▶ [TASK STATEMENT] Within the records below, find each line with the word "none" and copy it out.
RECORD EXTRACTS: Begin
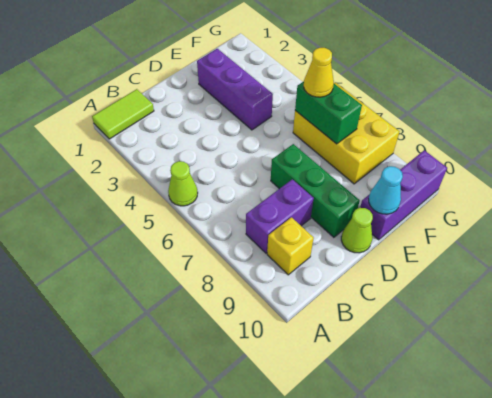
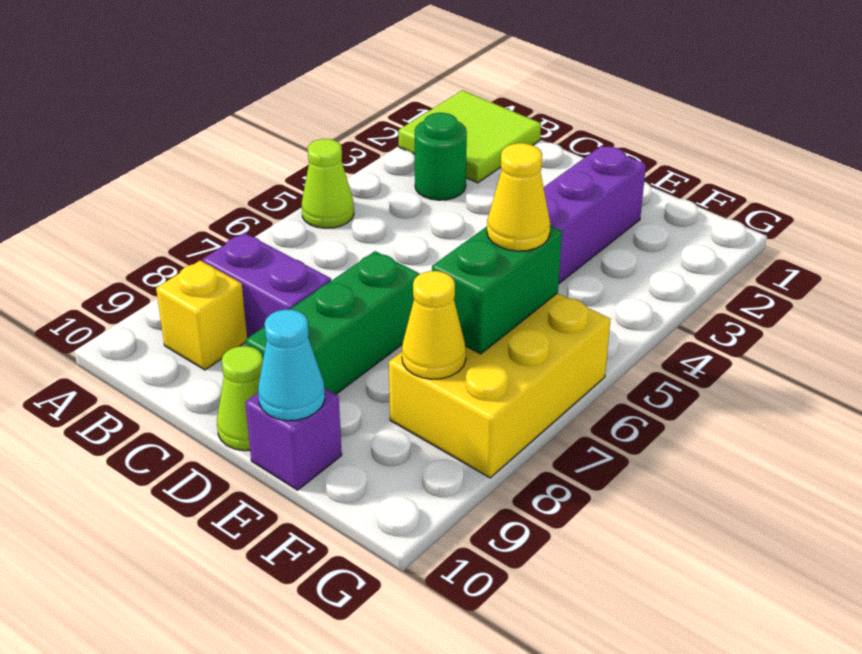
lime tile A1:B1 level 1 -> lime tile A1:B2 level 1
none -> green round brick B3 level 1
purple brick E10:G10 level 1 -> purple brick E10 level 1
none -> yellow cone F8 level 2

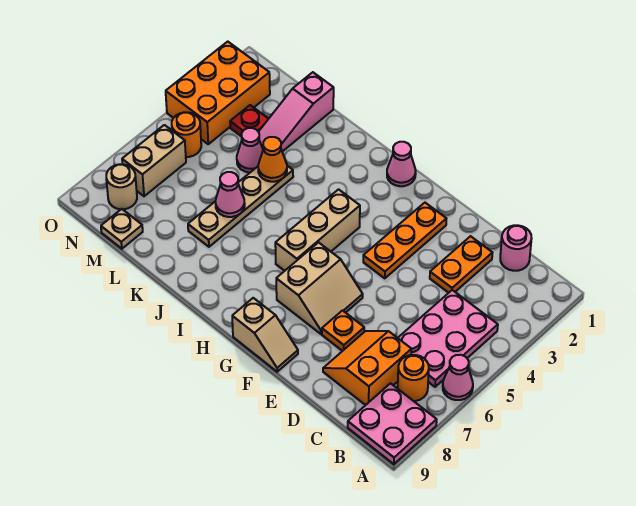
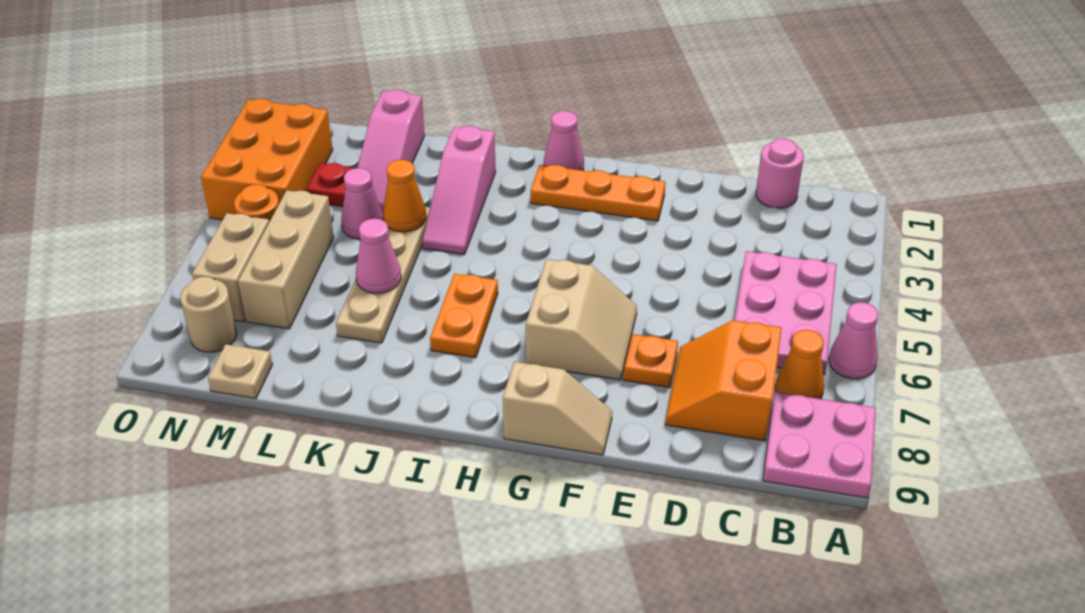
orange round brick B7 level 1 -> orange cone B7 level 1
orange plate D2:D3 level 1 -> orange plate I6:I7 level 1
orange plate F2:F4 level 1 -> orange plate F2:H2 level 1
tan brick H4:H6 level 1 -> tan brick M5:M7 level 1
none -> pink slope J2:J4 level 1 top 2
RECORD EXTRACTS: End
▶ [THE COMPLETED TASK]
none -> green round brick B3 level 1
none -> yellow cone F8 level 2
none -> pink slope J2:J4 level 1 top 2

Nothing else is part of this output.